- [Version difference data]
——

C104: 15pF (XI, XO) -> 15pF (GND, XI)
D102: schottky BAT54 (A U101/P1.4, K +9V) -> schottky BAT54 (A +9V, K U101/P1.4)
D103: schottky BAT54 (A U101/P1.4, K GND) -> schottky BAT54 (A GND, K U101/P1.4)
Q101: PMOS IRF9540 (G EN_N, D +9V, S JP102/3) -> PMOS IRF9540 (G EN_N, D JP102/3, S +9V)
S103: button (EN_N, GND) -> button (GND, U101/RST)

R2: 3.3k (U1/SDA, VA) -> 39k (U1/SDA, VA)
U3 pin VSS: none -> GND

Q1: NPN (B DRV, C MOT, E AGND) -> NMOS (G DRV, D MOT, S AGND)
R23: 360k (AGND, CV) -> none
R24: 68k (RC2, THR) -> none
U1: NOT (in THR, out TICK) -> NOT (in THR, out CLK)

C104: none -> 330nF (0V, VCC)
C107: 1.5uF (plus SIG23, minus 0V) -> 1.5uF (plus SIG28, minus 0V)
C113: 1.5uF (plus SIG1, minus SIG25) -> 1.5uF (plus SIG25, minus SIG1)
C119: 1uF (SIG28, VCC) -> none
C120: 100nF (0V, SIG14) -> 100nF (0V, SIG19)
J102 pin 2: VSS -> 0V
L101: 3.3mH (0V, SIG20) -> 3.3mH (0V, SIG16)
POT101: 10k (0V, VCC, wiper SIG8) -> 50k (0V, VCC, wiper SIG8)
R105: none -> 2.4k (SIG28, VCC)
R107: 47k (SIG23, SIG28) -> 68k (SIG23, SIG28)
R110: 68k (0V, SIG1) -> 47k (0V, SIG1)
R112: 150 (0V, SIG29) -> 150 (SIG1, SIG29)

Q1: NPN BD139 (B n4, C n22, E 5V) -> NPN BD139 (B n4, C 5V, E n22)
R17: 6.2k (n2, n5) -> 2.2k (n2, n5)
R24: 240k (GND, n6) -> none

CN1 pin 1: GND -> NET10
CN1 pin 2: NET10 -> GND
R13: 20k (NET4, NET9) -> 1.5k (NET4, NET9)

——

What is the number of lines in the data above that include the word "AGND"? Answer with that number only.

2